Listed entries ▸
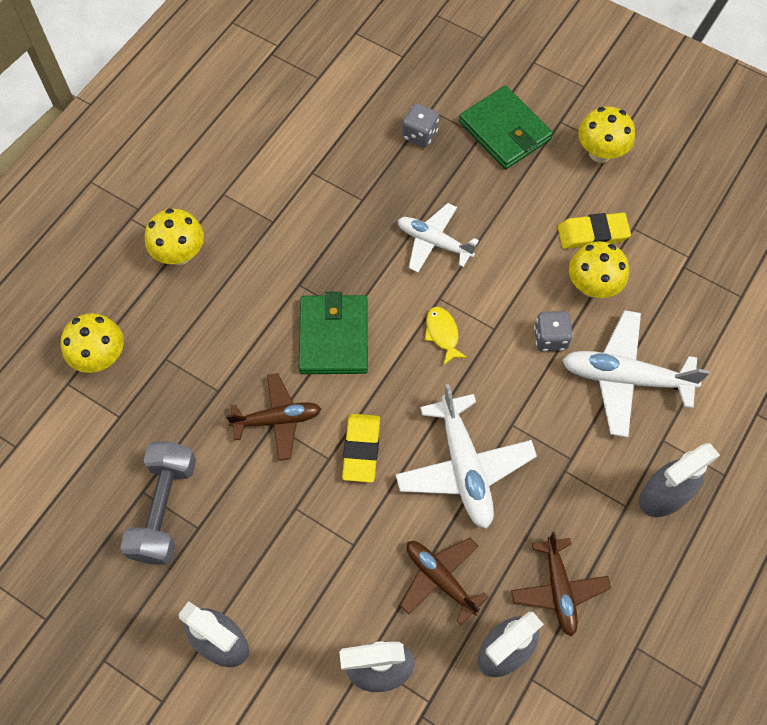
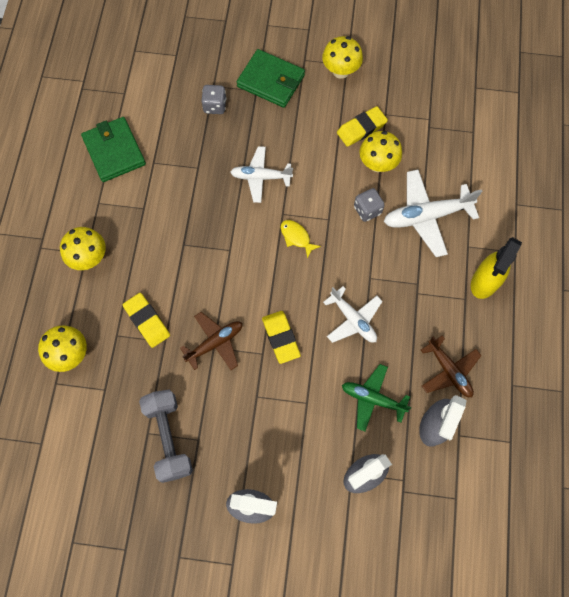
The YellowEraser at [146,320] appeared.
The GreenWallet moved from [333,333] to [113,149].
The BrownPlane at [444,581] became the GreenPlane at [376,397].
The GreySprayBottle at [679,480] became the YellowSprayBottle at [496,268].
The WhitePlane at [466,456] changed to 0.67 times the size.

Try it ▸
Each line, starting with the one containing "The BrownPlane at" and ending with the last line of the records above, should be reproduced exactly.

Answer space ▸
The BrownPlane at [444,581] became the GreenPlane at [376,397].
The GreySprayBottle at [679,480] became the YellowSprayBottle at [496,268].
The WhitePlane at [466,456] changed to 0.67 times the size.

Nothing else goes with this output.